The data START

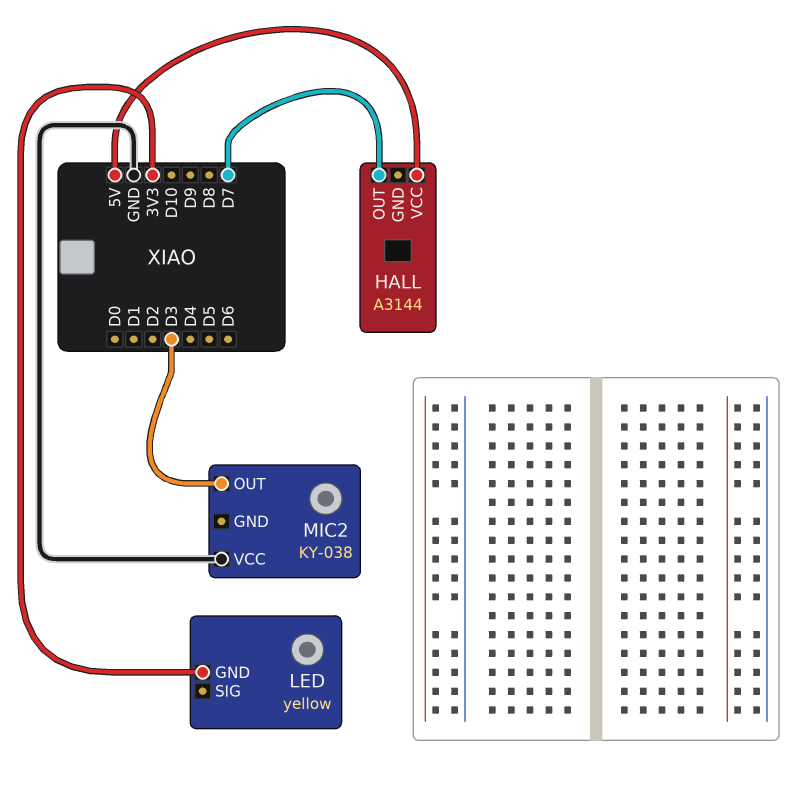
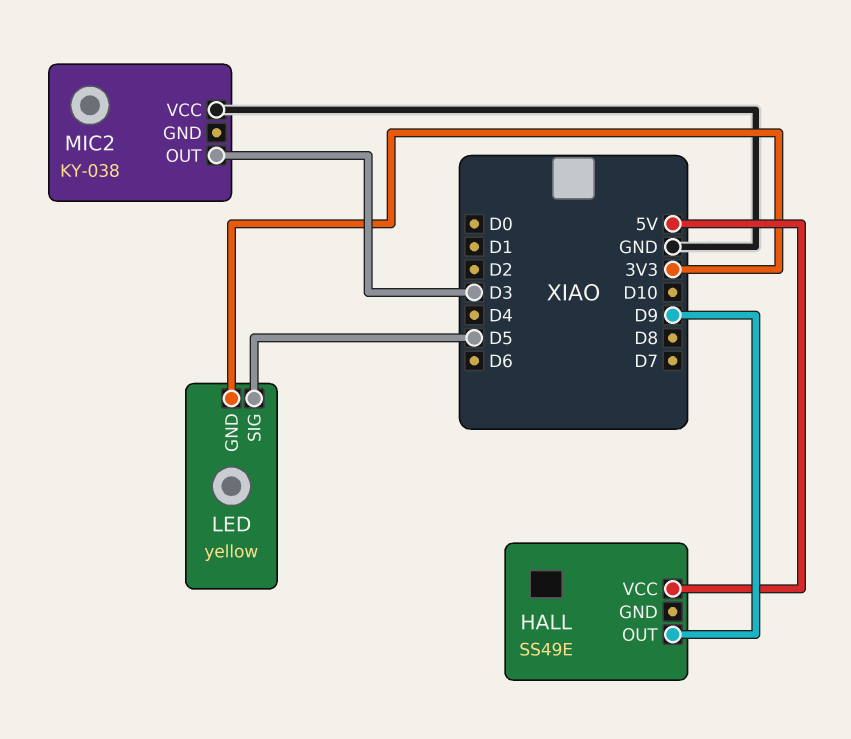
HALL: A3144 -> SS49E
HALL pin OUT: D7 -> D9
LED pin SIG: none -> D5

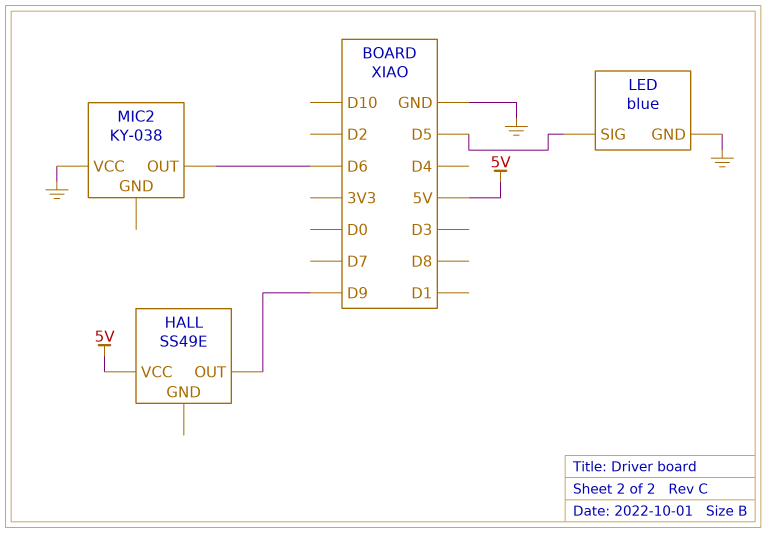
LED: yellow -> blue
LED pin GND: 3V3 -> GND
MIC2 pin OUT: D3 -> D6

The data END

Problem statement: Please reproduce the entries above exactly, omitting every picture.

Answer space:
HALL: A3144 -> SS49E
HALL pin OUT: D7 -> D9
LED pin SIG: none -> D5

LED: yellow -> blue
LED pin GND: 3V3 -> GND
MIC2 pin OUT: D3 -> D6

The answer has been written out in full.